**Task description**
Which lines come from the start of the records through the line that holds "blue triangle: (250, 142)"? Write them out word for word.

(Coordinate change listings)
══════

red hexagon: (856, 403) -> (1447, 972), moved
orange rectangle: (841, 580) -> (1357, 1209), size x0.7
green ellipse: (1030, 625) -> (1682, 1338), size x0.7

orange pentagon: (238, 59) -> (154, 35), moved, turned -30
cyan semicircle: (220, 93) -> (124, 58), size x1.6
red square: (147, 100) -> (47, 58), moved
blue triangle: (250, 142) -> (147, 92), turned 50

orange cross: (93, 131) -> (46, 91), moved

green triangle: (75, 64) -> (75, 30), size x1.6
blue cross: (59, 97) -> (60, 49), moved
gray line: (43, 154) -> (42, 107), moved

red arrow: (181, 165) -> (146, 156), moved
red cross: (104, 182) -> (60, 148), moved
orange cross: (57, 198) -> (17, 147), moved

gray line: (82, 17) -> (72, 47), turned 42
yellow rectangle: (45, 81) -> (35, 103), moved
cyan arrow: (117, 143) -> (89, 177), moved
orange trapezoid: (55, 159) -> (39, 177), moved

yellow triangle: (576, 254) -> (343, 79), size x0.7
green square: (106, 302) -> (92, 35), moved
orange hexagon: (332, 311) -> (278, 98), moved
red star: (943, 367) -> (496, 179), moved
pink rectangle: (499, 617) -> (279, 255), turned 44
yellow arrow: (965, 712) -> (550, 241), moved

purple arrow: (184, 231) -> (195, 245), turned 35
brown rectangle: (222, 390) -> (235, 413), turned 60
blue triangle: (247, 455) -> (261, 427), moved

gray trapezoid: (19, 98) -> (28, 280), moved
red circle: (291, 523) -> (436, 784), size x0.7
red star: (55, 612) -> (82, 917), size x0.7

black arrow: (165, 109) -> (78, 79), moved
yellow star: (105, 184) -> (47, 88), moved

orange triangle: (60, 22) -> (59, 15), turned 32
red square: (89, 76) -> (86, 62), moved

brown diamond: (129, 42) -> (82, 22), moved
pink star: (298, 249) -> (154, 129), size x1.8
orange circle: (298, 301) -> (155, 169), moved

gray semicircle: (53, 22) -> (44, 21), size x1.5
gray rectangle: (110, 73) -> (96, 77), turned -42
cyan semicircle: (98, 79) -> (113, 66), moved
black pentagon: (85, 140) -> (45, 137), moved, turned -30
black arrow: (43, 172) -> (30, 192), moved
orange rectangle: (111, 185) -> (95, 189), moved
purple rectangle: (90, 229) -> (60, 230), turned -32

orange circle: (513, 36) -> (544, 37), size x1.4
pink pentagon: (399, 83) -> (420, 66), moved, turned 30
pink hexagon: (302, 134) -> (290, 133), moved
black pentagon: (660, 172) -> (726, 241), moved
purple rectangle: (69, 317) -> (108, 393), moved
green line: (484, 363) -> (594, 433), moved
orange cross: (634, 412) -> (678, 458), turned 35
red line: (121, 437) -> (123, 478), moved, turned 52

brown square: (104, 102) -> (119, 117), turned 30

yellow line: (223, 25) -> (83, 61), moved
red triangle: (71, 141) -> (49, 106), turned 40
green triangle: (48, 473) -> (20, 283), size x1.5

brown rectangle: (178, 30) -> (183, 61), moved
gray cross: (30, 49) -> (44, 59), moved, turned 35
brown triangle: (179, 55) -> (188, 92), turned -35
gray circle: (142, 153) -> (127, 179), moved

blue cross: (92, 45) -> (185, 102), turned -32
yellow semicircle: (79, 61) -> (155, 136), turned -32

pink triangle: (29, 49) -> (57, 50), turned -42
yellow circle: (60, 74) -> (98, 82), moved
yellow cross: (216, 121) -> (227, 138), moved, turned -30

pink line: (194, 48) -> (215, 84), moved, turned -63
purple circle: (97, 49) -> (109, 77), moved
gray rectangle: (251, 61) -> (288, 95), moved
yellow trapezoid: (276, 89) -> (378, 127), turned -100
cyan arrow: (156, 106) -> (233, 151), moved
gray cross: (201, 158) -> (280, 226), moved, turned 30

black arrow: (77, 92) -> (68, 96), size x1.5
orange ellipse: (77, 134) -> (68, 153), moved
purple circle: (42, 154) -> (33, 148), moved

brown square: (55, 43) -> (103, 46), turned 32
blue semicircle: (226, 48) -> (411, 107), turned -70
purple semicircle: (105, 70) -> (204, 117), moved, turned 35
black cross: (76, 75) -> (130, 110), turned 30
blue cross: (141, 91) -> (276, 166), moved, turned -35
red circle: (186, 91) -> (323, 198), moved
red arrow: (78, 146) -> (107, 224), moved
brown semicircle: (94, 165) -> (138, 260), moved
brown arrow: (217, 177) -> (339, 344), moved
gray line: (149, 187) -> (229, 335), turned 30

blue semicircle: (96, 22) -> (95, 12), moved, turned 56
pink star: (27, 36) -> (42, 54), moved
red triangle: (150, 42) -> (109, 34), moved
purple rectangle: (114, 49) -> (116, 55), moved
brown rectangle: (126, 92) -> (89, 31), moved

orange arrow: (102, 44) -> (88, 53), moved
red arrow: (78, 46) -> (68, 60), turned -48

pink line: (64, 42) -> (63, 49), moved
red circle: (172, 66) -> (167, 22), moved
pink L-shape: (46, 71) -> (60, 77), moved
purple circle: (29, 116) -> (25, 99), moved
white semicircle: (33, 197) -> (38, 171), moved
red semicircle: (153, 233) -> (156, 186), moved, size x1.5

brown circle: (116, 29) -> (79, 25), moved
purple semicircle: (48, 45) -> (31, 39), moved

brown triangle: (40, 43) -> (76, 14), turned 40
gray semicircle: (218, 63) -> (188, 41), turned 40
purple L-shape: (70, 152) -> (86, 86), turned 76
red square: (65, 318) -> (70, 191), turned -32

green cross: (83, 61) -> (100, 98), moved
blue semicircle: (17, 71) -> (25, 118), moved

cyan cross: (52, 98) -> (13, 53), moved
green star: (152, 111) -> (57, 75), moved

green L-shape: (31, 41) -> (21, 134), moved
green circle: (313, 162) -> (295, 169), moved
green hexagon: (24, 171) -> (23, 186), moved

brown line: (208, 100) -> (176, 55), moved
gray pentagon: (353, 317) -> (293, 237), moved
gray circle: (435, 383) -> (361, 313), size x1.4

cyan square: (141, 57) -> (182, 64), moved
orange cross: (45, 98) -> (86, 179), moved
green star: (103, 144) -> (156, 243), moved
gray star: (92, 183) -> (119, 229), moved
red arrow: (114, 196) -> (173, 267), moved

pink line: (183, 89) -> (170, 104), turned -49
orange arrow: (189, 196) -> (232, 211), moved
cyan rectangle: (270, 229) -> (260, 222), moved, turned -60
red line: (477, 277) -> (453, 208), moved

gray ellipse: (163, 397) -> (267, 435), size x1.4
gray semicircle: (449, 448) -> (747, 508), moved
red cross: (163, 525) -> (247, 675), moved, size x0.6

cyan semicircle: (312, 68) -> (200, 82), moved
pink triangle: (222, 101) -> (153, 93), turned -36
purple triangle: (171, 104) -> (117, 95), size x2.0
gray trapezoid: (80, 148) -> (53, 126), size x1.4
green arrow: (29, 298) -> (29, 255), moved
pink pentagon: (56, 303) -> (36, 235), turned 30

══════

**Task answer**
red hexagon: (856, 403) -> (1447, 972), moved
orange rectangle: (841, 580) -> (1357, 1209), size x0.7
green ellipse: (1030, 625) -> (1682, 1338), size x0.7

orange pentagon: (238, 59) -> (154, 35), moved, turned -30
cyan semicircle: (220, 93) -> (124, 58), size x1.6
red square: (147, 100) -> (47, 58), moved
blue triangle: (250, 142) -> (147, 92), turned 50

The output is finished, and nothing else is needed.